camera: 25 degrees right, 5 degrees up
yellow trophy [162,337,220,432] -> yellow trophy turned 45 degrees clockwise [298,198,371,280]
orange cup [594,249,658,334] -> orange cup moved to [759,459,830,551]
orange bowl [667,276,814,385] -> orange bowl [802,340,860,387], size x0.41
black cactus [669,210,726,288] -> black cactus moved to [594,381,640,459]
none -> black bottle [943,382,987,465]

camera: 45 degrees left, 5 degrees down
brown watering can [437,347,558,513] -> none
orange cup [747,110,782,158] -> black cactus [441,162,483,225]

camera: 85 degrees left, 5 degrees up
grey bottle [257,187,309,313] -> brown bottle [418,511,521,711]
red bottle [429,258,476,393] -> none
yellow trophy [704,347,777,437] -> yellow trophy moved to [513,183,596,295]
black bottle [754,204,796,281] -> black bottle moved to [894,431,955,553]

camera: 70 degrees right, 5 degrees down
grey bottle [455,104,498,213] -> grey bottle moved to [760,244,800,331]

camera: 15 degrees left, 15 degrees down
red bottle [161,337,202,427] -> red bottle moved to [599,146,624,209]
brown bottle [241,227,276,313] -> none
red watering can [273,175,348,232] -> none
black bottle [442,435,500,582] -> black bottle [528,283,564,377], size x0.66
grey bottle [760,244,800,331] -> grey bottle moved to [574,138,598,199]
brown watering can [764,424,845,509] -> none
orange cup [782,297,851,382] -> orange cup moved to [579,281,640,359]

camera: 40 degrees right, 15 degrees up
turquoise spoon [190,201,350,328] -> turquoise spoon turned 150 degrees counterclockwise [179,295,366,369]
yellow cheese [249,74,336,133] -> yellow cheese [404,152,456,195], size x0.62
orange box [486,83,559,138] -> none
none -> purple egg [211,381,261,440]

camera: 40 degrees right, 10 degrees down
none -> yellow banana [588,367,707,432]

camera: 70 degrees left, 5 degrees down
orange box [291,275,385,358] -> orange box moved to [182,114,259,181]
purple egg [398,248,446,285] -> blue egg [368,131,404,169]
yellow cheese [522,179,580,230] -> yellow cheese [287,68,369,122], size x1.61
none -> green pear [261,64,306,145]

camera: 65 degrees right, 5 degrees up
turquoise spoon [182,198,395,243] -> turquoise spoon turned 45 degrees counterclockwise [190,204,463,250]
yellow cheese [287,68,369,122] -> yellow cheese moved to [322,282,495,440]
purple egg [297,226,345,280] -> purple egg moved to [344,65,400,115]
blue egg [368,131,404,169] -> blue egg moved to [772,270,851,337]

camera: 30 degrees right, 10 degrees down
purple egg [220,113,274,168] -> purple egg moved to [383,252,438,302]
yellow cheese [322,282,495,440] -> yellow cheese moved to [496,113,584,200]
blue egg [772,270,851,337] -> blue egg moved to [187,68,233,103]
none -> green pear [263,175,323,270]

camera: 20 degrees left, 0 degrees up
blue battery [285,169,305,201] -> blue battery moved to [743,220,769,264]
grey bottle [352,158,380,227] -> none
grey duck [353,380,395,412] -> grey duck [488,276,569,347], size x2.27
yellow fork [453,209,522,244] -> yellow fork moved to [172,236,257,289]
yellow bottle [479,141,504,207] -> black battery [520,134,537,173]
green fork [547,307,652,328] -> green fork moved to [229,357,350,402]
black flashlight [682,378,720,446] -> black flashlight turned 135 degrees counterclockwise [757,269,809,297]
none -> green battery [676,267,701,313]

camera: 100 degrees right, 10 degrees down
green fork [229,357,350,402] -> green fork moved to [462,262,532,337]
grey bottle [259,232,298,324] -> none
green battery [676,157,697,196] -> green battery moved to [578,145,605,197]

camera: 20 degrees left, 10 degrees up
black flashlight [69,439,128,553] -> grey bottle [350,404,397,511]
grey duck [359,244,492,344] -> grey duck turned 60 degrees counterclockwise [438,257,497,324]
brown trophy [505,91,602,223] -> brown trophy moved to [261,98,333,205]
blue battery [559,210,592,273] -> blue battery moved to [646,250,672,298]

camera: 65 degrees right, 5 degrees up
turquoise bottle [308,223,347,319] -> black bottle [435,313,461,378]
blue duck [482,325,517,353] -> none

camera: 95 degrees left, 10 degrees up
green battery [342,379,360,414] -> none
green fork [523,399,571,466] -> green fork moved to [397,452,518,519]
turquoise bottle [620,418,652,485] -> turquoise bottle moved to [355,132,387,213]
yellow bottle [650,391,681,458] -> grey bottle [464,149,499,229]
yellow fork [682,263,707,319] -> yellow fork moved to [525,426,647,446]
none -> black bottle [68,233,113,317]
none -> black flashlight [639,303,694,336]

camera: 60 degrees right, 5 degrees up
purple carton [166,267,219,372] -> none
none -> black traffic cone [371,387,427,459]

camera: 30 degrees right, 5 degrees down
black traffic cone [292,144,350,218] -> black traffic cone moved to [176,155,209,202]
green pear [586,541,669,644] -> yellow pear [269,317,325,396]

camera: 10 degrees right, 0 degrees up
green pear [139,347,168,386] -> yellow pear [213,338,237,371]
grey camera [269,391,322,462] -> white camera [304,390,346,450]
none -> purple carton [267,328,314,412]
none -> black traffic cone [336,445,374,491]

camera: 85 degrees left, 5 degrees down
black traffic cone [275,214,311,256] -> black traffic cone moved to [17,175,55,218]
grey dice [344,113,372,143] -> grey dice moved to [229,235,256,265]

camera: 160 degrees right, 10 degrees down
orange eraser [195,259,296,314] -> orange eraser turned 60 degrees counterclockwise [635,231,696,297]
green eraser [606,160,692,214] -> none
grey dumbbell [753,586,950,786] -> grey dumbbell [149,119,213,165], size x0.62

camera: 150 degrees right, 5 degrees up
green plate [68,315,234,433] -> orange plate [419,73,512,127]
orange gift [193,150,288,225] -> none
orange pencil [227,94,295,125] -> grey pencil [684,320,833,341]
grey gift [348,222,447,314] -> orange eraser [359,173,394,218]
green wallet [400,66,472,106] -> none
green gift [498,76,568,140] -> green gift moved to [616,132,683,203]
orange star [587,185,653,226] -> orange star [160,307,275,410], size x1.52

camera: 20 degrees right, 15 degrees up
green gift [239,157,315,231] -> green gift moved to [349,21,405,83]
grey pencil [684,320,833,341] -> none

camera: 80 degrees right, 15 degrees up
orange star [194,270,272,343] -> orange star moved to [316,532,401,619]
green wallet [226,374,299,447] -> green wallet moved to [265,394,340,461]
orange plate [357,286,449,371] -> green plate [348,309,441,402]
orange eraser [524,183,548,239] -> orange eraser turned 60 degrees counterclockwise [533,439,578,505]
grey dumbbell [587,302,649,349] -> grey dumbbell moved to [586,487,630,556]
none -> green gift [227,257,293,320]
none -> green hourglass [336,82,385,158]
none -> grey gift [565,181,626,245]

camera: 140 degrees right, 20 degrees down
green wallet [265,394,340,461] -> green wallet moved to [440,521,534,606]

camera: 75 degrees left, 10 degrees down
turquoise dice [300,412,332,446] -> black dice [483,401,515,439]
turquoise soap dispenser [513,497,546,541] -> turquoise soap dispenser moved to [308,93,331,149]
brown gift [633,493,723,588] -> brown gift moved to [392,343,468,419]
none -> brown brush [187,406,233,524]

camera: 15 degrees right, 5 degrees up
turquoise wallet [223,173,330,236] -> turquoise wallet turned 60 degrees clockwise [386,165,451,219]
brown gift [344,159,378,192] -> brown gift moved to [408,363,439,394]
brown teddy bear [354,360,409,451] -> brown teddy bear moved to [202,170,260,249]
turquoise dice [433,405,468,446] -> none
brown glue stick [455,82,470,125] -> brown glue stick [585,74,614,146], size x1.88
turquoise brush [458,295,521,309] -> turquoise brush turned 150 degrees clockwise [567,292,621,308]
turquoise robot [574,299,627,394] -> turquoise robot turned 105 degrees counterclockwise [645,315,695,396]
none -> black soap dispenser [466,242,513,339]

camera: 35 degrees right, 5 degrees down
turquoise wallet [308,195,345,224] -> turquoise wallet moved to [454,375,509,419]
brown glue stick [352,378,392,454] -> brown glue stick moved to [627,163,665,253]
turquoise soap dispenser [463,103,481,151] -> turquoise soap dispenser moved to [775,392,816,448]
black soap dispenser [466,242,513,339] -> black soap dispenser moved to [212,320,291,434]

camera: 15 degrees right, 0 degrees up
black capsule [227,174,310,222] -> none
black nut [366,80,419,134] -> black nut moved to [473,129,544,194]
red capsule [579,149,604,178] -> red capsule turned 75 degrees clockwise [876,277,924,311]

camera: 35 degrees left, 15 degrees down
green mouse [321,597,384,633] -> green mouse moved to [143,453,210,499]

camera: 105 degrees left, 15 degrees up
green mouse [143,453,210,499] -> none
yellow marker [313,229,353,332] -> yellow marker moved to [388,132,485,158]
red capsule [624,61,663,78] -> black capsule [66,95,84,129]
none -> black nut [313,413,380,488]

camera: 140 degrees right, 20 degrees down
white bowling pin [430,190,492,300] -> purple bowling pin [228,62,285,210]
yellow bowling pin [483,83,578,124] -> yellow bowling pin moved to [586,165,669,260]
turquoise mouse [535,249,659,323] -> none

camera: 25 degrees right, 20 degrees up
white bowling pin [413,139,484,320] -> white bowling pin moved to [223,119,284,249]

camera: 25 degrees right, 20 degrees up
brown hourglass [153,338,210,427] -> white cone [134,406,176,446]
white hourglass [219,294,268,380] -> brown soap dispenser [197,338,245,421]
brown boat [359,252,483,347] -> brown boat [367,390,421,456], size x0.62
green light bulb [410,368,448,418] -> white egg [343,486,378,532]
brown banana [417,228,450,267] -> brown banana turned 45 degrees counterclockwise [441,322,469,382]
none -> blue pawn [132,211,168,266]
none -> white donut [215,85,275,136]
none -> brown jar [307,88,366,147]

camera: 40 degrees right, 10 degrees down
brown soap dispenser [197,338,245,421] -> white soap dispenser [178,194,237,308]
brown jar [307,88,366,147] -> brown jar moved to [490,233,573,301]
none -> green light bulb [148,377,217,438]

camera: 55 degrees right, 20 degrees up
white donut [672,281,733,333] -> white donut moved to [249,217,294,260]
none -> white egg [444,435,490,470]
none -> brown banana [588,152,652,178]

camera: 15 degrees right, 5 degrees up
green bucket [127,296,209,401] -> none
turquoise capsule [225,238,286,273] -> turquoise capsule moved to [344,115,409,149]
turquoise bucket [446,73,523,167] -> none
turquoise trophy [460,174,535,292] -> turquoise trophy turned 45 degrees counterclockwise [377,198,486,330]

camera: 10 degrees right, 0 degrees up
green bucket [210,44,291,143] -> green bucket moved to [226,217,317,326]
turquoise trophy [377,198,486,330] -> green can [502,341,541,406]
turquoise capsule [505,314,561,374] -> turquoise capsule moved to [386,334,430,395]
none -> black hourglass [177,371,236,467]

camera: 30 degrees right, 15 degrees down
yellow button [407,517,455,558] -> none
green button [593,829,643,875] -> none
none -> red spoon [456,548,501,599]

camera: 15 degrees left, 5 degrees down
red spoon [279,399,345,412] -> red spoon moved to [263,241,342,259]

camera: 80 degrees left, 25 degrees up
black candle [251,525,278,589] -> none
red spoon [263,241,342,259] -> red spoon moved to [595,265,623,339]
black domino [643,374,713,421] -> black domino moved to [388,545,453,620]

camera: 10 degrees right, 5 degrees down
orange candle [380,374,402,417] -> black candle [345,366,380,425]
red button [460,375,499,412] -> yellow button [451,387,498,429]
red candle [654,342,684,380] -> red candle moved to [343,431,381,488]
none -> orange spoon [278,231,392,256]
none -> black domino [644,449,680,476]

### Aim of the task
Working from the material above, retype exactly the lines from the one with "yellow cheese [287,68,369,122] ->" through the one with "brown trophy [505,91,602,223]", both included, and only those lines.

### Answer box
yellow cheese [287,68,369,122] -> yellow cheese moved to [322,282,495,440]
purple egg [297,226,345,280] -> purple egg moved to [344,65,400,115]
blue egg [368,131,404,169] -> blue egg moved to [772,270,851,337]

camera: 30 degrees right, 10 degrees down
purple egg [220,113,274,168] -> purple egg moved to [383,252,438,302]
yellow cheese [322,282,495,440] -> yellow cheese moved to [496,113,584,200]
blue egg [772,270,851,337] -> blue egg moved to [187,68,233,103]
none -> green pear [263,175,323,270]

camera: 20 degrees left, 0 degrees up
blue battery [285,169,305,201] -> blue battery moved to [743,220,769,264]
grey bottle [352,158,380,227] -> none
grey duck [353,380,395,412] -> grey duck [488,276,569,347], size x2.27
yellow fork [453,209,522,244] -> yellow fork moved to [172,236,257,289]
yellow bottle [479,141,504,207] -> black battery [520,134,537,173]
green fork [547,307,652,328] -> green fork moved to [229,357,350,402]
black flashlight [682,378,720,446] -> black flashlight turned 135 degrees counterclockwise [757,269,809,297]
none -> green battery [676,267,701,313]

camera: 100 degrees right, 10 degrees down
green fork [229,357,350,402] -> green fork moved to [462,262,532,337]
grey bottle [259,232,298,324] -> none
green battery [676,157,697,196] -> green battery moved to [578,145,605,197]

camera: 20 degrees left, 10 degrees up
black flashlight [69,439,128,553] -> grey bottle [350,404,397,511]
grey duck [359,244,492,344] -> grey duck turned 60 degrees counterclockwise [438,257,497,324]
brown trophy [505,91,602,223] -> brown trophy moved to [261,98,333,205]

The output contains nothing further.